BEGIN Data for review

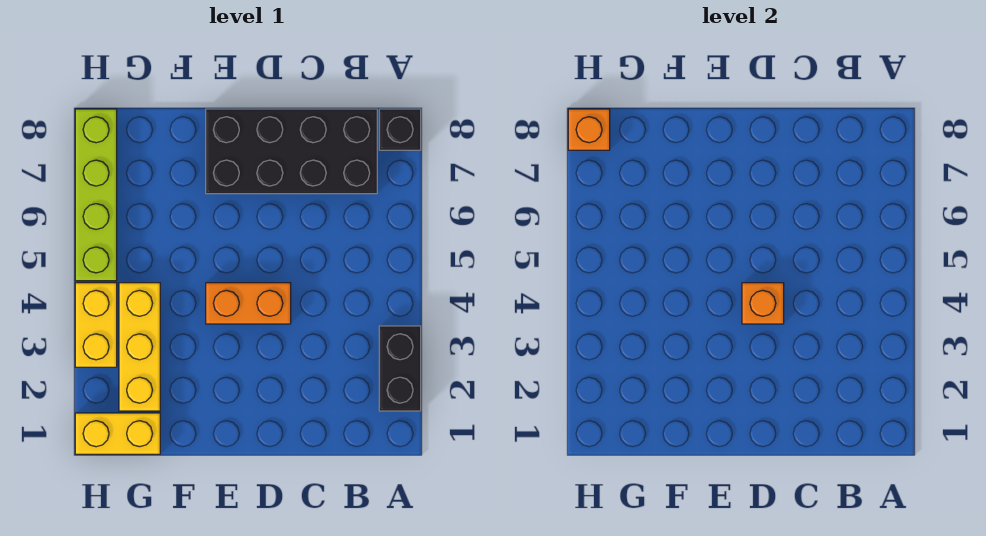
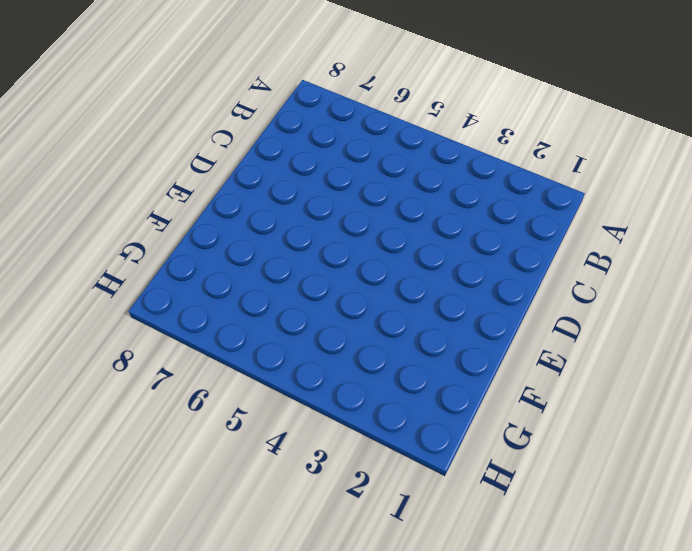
none -> black brick A2:A3 level 1
none -> black brick A8 level 1

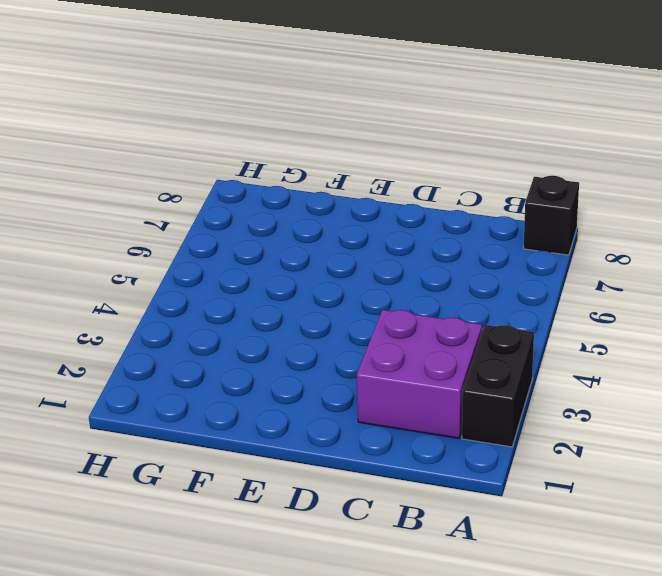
purple brick B2:C3 level 1 -> none
none -> black brick B7:E8 level 1
none -> orange brick D4:E4 level 1

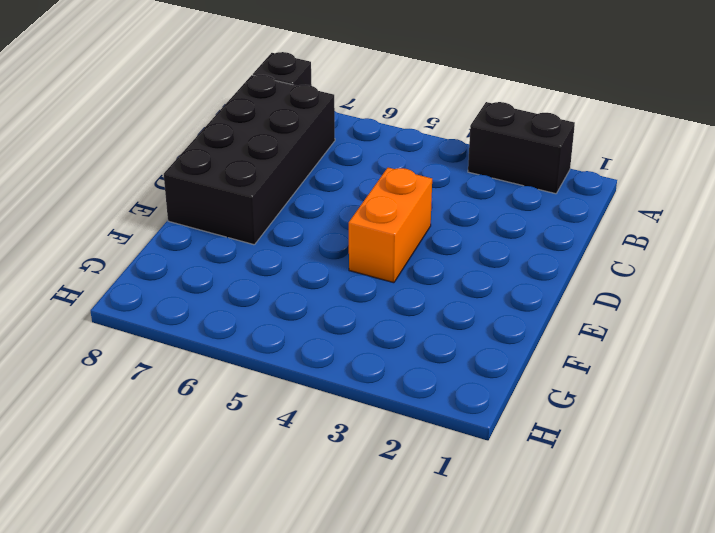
none -> yellow brick G1:H1 level 1
none -> yellow brick G2:G4 level 1

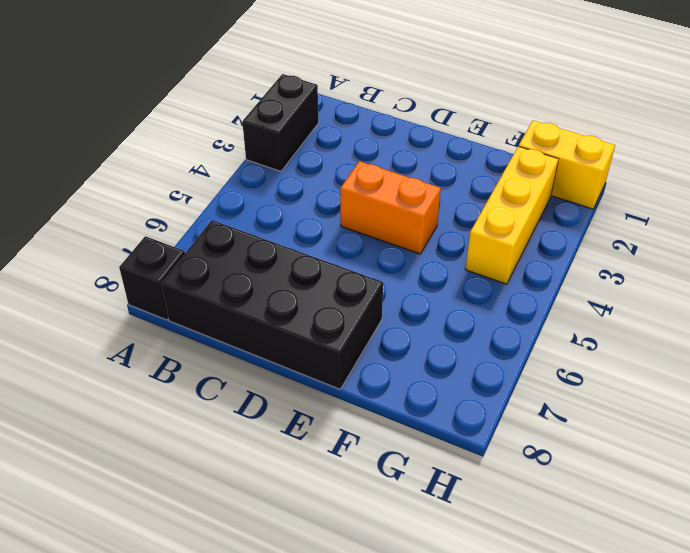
none -> yellow brick H3:H4 level 1
none -> lime brick H5:H8 level 1

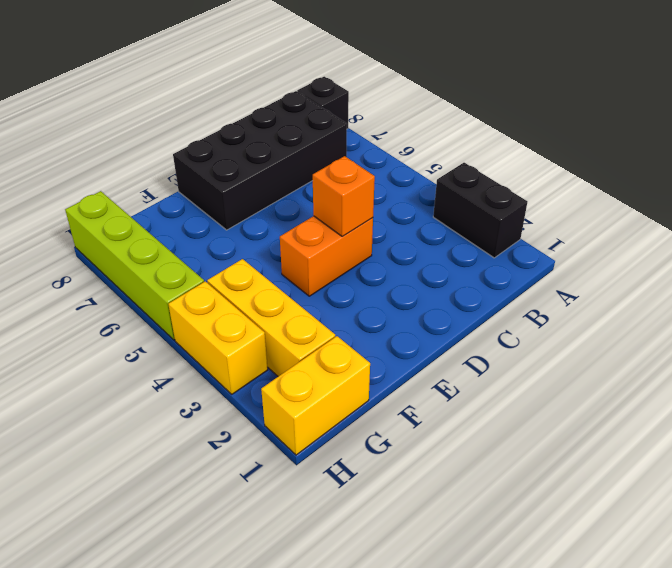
none -> orange brick H8 level 2

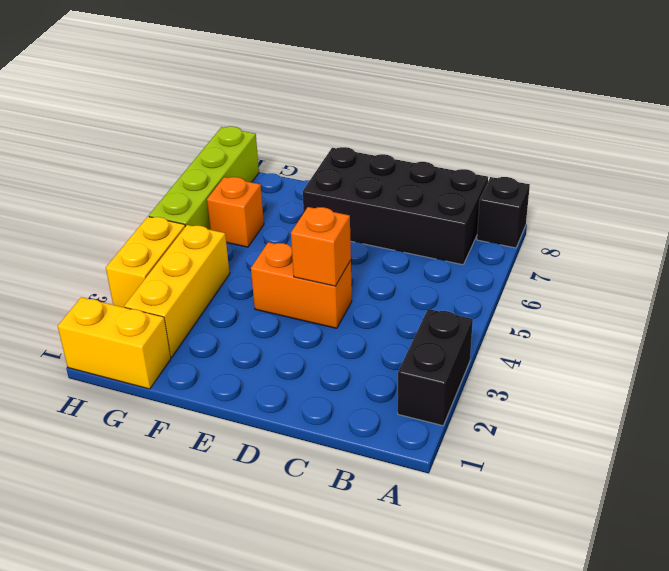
orange brick G6 level 1 -> orange brick H8 level 2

END Data for review

▸ **Exercise description**
Find the line that contains "purple brick B2:C3 level 1 -> none", then write out that line and every line after it through the end of the records, exactly. Leave the pictures out.

▸ **The completed task**
purple brick B2:C3 level 1 -> none
none -> black brick B7:E8 level 1
none -> orange brick D4:E4 level 1

none -> yellow brick G1:H1 level 1
none -> yellow brick G2:G4 level 1

none -> yellow brick H3:H4 level 1
none -> lime brick H5:H8 level 1

none -> orange brick H8 level 2

orange brick G6 level 1 -> orange brick H8 level 2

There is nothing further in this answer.